(Records contained in a dataset)
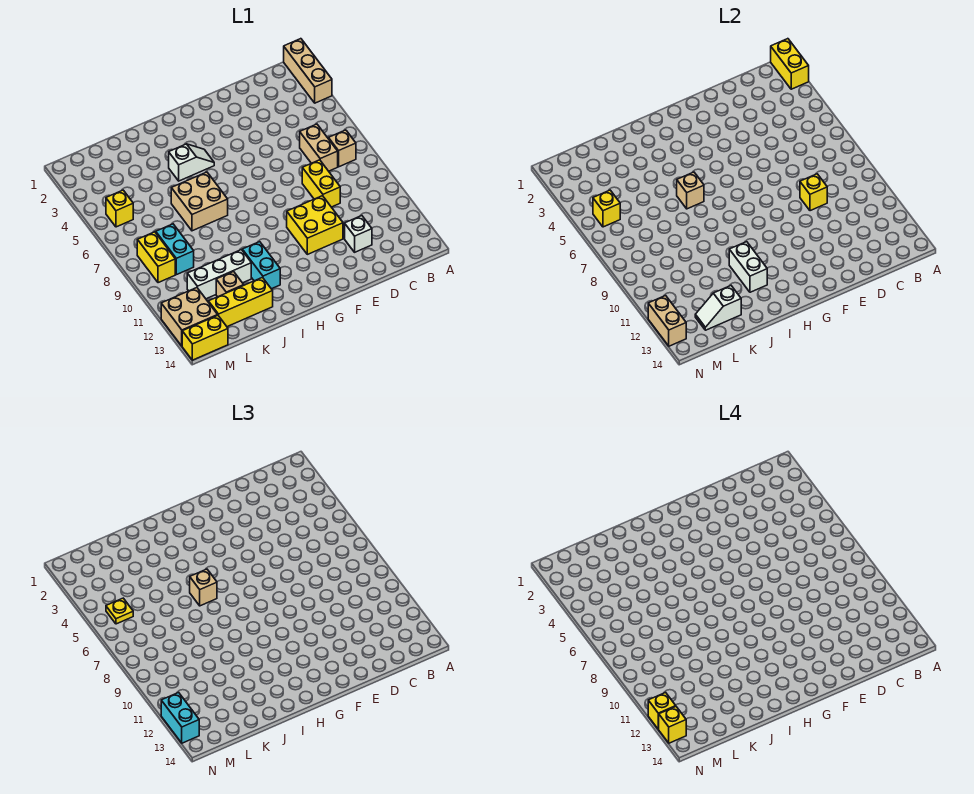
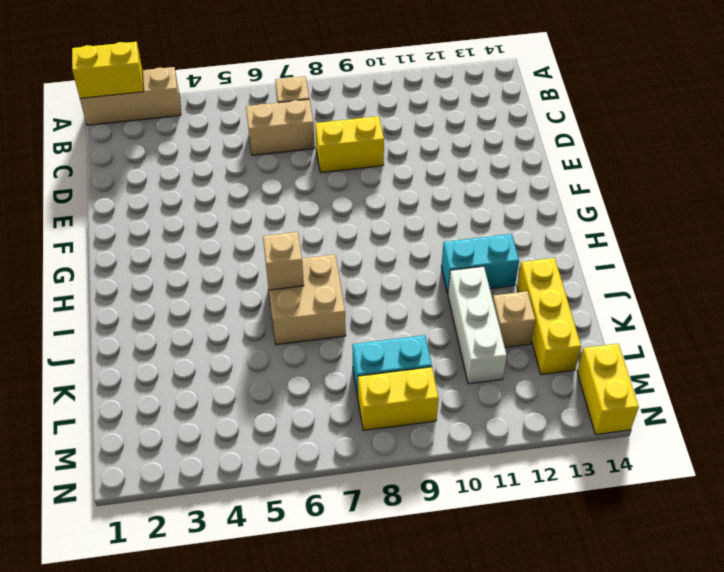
none -> white brick D12 level 1
none -> yellow brick E10:F11 level 1
none -> white slope H4:I4 level 1 top I

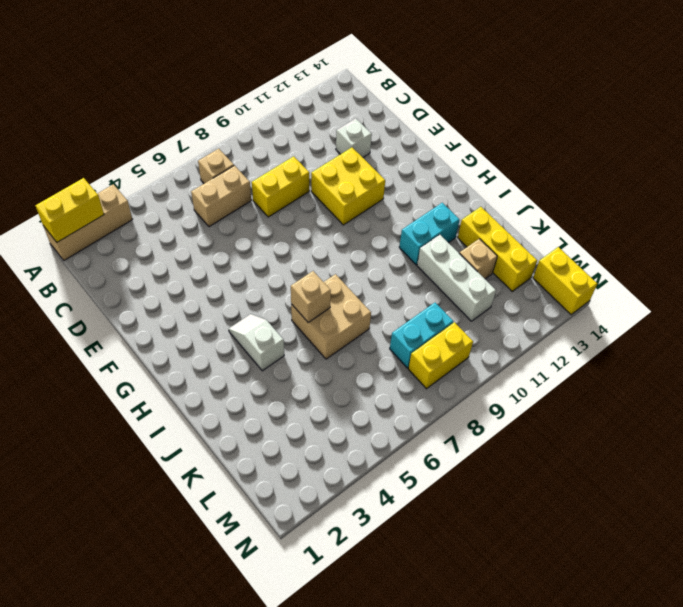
none -> yellow brick M5 level 1
none -> tan brick M12:N13 level 1
none -> yellow brick D9 level 2

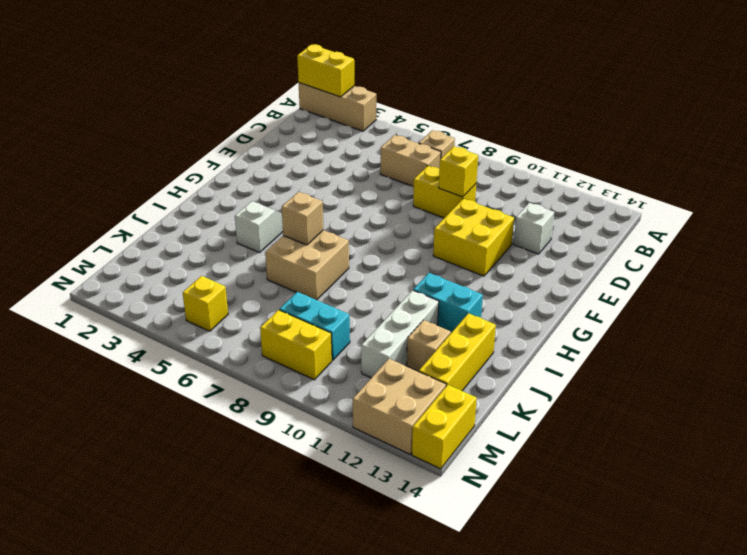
none -> white brick I11:I12 level 2
none -> white slope K13:L13 level 2 top K
none -> yellow brick M5 level 2

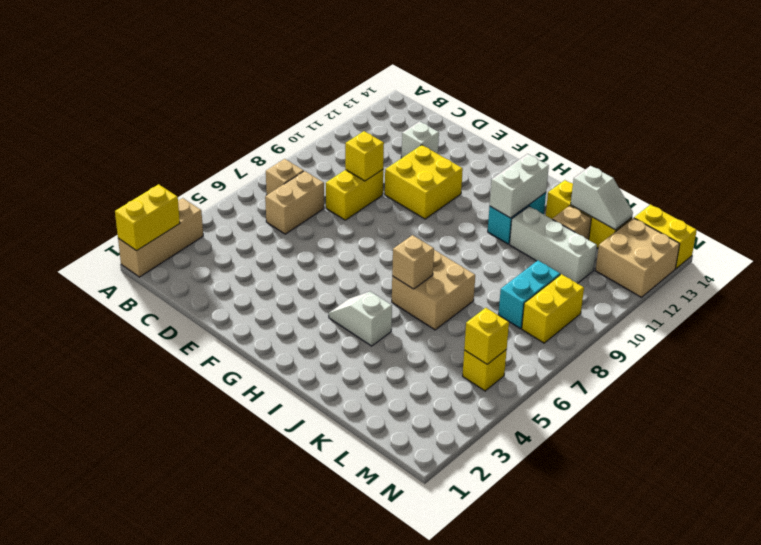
none -> tan brick N12:N13 level 2
none -> tan brick I6 level 3
none -> yellow plate M5 level 3

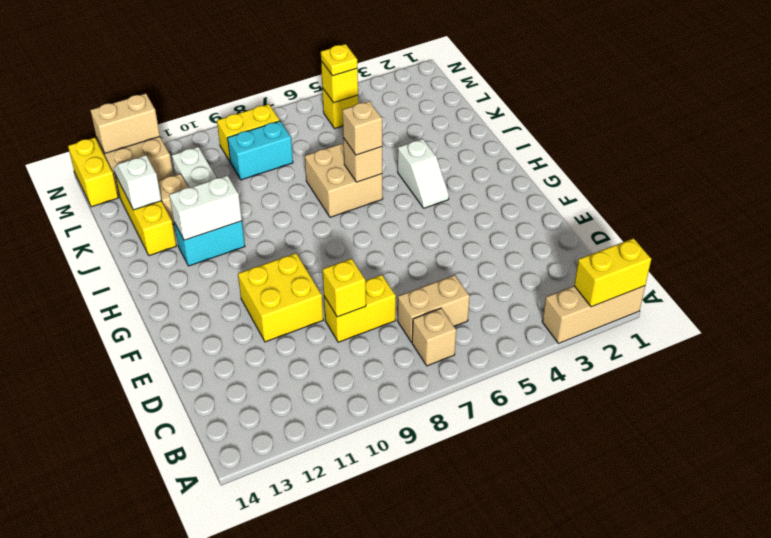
none -> white brick D12 level 1
none -> cyan brick N12:N13 level 3
none -> yellow brick N12 level 4

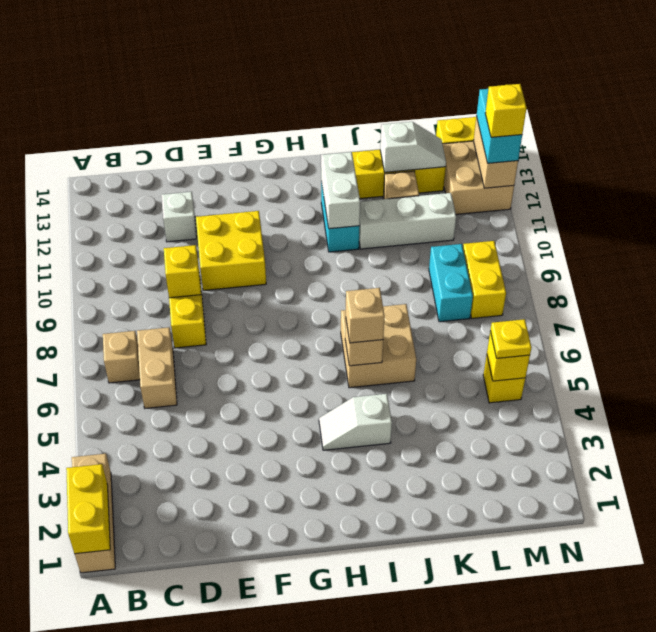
none -> yellow brick N13 level 4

Exercise prompt: State how many lines above include the word "slope", and nothing more.

Result for this task: 2